◆ Given records:
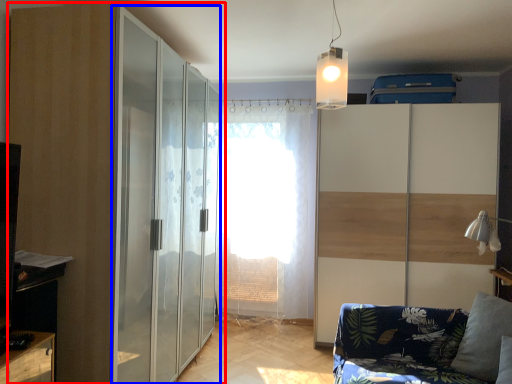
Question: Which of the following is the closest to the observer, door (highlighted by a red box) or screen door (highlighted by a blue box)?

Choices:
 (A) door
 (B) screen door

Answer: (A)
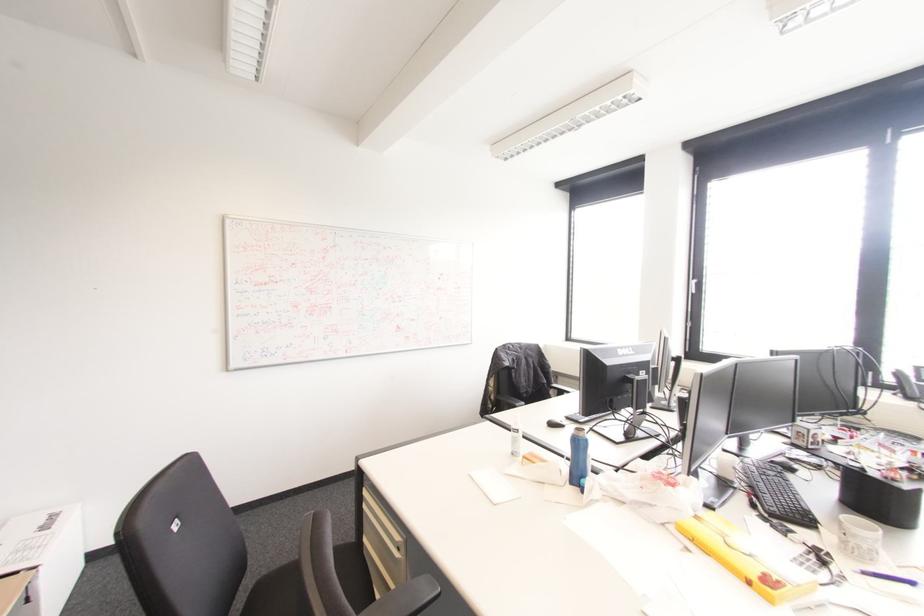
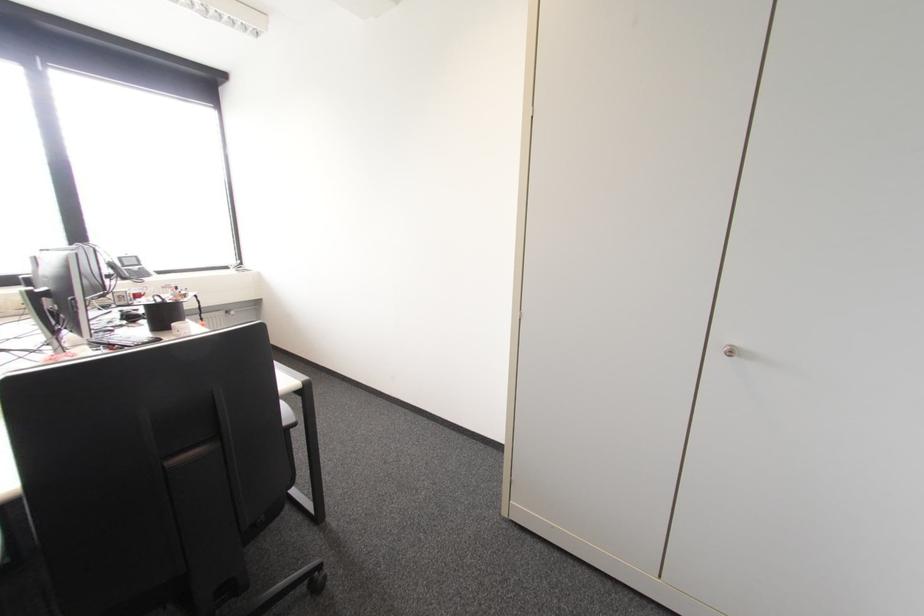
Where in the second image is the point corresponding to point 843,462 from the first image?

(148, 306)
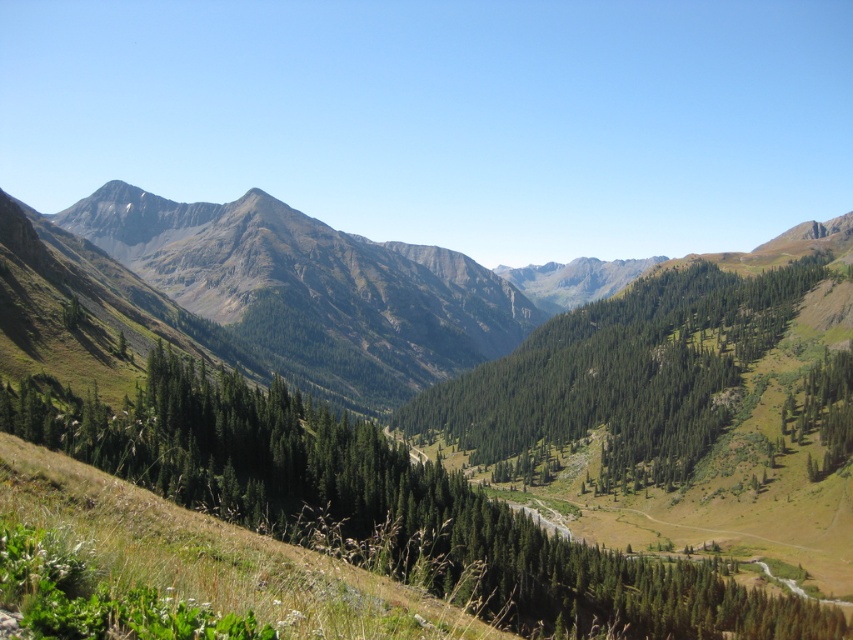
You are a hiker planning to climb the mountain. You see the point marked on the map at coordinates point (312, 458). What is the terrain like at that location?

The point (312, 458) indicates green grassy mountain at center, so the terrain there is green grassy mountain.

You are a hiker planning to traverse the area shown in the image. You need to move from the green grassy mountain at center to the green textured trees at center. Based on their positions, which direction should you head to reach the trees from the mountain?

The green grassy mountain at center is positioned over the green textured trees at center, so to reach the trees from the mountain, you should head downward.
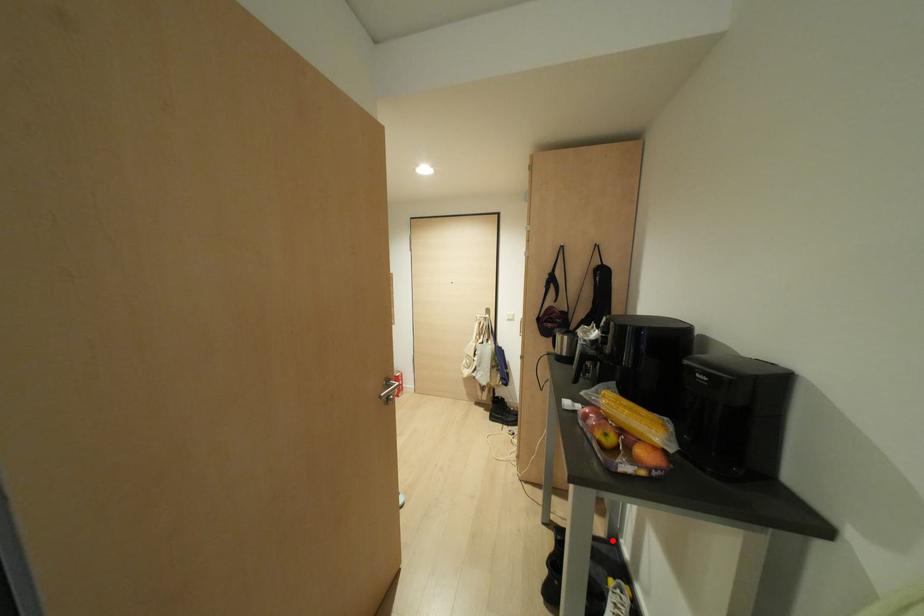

...

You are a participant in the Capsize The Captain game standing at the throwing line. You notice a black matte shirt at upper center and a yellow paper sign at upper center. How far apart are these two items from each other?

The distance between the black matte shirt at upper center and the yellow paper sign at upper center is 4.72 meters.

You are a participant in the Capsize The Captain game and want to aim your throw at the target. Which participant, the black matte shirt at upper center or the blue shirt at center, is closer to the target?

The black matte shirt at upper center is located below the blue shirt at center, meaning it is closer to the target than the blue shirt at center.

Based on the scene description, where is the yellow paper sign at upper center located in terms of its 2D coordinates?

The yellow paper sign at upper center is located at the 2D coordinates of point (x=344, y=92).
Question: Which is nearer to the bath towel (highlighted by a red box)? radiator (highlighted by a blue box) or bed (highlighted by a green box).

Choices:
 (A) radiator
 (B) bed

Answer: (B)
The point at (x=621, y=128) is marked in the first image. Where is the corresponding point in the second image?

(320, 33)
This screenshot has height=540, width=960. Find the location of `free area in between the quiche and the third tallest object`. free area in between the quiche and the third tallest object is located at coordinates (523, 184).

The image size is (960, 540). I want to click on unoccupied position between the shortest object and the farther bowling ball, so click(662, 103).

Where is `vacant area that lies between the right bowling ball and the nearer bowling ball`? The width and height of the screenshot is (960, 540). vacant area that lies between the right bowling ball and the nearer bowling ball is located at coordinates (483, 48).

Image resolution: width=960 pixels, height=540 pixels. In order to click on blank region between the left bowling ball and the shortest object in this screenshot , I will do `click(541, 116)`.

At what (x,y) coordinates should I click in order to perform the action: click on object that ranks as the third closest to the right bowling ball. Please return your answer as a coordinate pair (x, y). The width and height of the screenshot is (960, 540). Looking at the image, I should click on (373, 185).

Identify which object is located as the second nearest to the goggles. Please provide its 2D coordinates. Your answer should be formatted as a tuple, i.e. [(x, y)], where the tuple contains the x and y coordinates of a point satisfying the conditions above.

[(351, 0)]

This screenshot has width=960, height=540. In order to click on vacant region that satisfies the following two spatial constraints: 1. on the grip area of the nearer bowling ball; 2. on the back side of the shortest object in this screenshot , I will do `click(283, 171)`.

==

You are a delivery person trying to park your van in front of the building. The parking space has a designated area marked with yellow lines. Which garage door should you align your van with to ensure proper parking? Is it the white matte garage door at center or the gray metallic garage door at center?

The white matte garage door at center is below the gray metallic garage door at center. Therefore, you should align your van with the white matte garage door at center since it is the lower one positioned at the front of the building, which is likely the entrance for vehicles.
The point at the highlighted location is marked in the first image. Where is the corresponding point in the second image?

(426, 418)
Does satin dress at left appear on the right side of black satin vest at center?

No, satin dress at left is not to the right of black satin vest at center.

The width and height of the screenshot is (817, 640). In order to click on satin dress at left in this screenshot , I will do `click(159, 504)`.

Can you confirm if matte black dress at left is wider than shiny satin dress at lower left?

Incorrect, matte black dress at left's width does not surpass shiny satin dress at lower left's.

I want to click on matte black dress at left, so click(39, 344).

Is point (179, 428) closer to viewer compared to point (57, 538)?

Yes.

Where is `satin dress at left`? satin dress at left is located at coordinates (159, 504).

◆ What to do:
Copy out, word for word, the lines from the one containing "You are a hiker planning to traverse" through the one containing "The green grassy mountain at center is", including both of those lines.

◆ Finished exercise:
You are a hiker planning to traverse the area shown in the image. You need to move from the green grassy mountain at center to the green textured trees at center. Based on their positions, which direction should you head to reach the trees from the mountain?

The green grassy mountain at center is positioned over the green textured trees at center, so to reach the trees from the mountain, you should head downward.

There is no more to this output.